INSTRUCTION:
Every entry below, first to last, should be restated word for word.

INPUT FOR THIS TASK:
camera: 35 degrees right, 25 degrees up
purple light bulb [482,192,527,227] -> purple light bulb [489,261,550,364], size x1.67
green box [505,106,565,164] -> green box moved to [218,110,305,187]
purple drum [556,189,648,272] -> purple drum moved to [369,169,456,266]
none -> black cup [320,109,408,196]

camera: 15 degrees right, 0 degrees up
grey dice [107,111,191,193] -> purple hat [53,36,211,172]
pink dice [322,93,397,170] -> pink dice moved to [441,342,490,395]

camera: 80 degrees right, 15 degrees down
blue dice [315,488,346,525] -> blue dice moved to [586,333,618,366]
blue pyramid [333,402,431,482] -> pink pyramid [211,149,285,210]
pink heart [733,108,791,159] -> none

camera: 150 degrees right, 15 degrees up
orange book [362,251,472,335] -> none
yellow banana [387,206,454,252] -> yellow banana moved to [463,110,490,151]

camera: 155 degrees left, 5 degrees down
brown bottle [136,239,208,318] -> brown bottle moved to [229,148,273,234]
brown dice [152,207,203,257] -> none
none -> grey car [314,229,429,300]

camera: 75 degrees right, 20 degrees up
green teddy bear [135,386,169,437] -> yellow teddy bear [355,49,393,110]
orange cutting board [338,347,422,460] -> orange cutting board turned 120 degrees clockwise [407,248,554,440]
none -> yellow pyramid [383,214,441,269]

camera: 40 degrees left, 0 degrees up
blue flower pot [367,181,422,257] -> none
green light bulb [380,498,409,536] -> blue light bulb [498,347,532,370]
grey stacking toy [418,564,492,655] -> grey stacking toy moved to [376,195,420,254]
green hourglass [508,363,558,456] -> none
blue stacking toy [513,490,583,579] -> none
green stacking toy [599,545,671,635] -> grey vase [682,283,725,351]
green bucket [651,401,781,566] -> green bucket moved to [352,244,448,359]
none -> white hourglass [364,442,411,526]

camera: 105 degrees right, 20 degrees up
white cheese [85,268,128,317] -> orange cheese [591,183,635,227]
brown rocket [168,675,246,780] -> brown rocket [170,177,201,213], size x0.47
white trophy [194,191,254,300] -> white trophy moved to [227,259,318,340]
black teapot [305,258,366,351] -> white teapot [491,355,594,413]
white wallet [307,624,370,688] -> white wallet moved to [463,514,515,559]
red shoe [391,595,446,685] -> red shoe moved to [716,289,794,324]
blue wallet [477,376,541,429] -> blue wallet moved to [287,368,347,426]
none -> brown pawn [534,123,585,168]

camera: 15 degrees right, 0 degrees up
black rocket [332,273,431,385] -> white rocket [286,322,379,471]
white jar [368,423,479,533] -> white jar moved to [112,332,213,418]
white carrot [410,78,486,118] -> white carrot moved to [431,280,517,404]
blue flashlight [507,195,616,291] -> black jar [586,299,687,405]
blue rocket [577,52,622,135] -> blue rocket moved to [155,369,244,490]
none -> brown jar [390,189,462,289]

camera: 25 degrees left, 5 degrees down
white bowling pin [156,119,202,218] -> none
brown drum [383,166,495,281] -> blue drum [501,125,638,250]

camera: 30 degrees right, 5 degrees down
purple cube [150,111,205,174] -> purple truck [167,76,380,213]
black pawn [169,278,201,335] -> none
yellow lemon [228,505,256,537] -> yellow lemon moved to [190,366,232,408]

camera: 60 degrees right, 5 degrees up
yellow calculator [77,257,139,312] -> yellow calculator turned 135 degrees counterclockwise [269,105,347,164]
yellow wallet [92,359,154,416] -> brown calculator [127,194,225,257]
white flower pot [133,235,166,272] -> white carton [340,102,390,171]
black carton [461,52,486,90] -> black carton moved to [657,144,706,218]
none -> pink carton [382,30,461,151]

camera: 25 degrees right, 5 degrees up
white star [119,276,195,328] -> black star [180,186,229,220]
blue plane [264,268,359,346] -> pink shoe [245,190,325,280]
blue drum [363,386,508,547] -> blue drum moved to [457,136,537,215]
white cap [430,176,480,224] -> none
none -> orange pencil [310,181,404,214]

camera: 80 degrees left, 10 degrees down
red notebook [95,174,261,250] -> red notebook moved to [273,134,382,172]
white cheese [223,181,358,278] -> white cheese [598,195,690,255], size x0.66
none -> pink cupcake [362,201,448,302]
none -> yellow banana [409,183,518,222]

ANSWER BELOW:
camera: 35 degrees right, 25 degrees up
purple light bulb [482,192,527,227] -> purple light bulb [489,261,550,364], size x1.67
green box [505,106,565,164] -> green box moved to [218,110,305,187]
purple drum [556,189,648,272] -> purple drum moved to [369,169,456,266]
none -> black cup [320,109,408,196]

camera: 15 degrees right, 0 degrees up
grey dice [107,111,191,193] -> purple hat [53,36,211,172]
pink dice [322,93,397,170] -> pink dice moved to [441,342,490,395]

camera: 80 degrees right, 15 degrees down
blue dice [315,488,346,525] -> blue dice moved to [586,333,618,366]
blue pyramid [333,402,431,482] -> pink pyramid [211,149,285,210]
pink heart [733,108,791,159] -> none

camera: 150 degrees right, 15 degrees up
orange book [362,251,472,335] -> none
yellow banana [387,206,454,252] -> yellow banana moved to [463,110,490,151]

camera: 155 degrees left, 5 degrees down
brown bottle [136,239,208,318] -> brown bottle moved to [229,148,273,234]
brown dice [152,207,203,257] -> none
none -> grey car [314,229,429,300]

camera: 75 degrees right, 20 degrees up
green teddy bear [135,386,169,437] -> yellow teddy bear [355,49,393,110]
orange cutting board [338,347,422,460] -> orange cutting board turned 120 degrees clockwise [407,248,554,440]
none -> yellow pyramid [383,214,441,269]

camera: 40 degrees left, 0 degrees up
blue flower pot [367,181,422,257] -> none
green light bulb [380,498,409,536] -> blue light bulb [498,347,532,370]
grey stacking toy [418,564,492,655] -> grey stacking toy moved to [376,195,420,254]
green hourglass [508,363,558,456] -> none
blue stacking toy [513,490,583,579] -> none
green stacking toy [599,545,671,635] -> grey vase [682,283,725,351]
green bucket [651,401,781,566] -> green bucket moved to [352,244,448,359]
none -> white hourglass [364,442,411,526]

camera: 105 degrees right, 20 degrees up
white cheese [85,268,128,317] -> orange cheese [591,183,635,227]
brown rocket [168,675,246,780] -> brown rocket [170,177,201,213], size x0.47
white trophy [194,191,254,300] -> white trophy moved to [227,259,318,340]
black teapot [305,258,366,351] -> white teapot [491,355,594,413]
white wallet [307,624,370,688] -> white wallet moved to [463,514,515,559]
red shoe [391,595,446,685] -> red shoe moved to [716,289,794,324]
blue wallet [477,376,541,429] -> blue wallet moved to [287,368,347,426]
none -> brown pawn [534,123,585,168]

camera: 15 degrees right, 0 degrees up
black rocket [332,273,431,385] -> white rocket [286,322,379,471]
white jar [368,423,479,533] -> white jar moved to [112,332,213,418]
white carrot [410,78,486,118] -> white carrot moved to [431,280,517,404]
blue flashlight [507,195,616,291] -> black jar [586,299,687,405]
blue rocket [577,52,622,135] -> blue rocket moved to [155,369,244,490]
none -> brown jar [390,189,462,289]

camera: 25 degrees left, 5 degrees down
white bowling pin [156,119,202,218] -> none
brown drum [383,166,495,281] -> blue drum [501,125,638,250]

camera: 30 degrees right, 5 degrees down
purple cube [150,111,205,174] -> purple truck [167,76,380,213]
black pawn [169,278,201,335] -> none
yellow lemon [228,505,256,537] -> yellow lemon moved to [190,366,232,408]

camera: 60 degrees right, 5 degrees up
yellow calculator [77,257,139,312] -> yellow calculator turned 135 degrees counterclockwise [269,105,347,164]
yellow wallet [92,359,154,416] -> brown calculator [127,194,225,257]
white flower pot [133,235,166,272] -> white carton [340,102,390,171]
black carton [461,52,486,90] -> black carton moved to [657,144,706,218]
none -> pink carton [382,30,461,151]

camera: 25 degrees right, 5 degrees up
white star [119,276,195,328] -> black star [180,186,229,220]
blue plane [264,268,359,346] -> pink shoe [245,190,325,280]
blue drum [363,386,508,547] -> blue drum moved to [457,136,537,215]
white cap [430,176,480,224] -> none
none -> orange pencil [310,181,404,214]

camera: 80 degrees left, 10 degrees down
red notebook [95,174,261,250] -> red notebook moved to [273,134,382,172]
white cheese [223,181,358,278] -> white cheese [598,195,690,255], size x0.66
none -> pink cupcake [362,201,448,302]
none -> yellow banana [409,183,518,222]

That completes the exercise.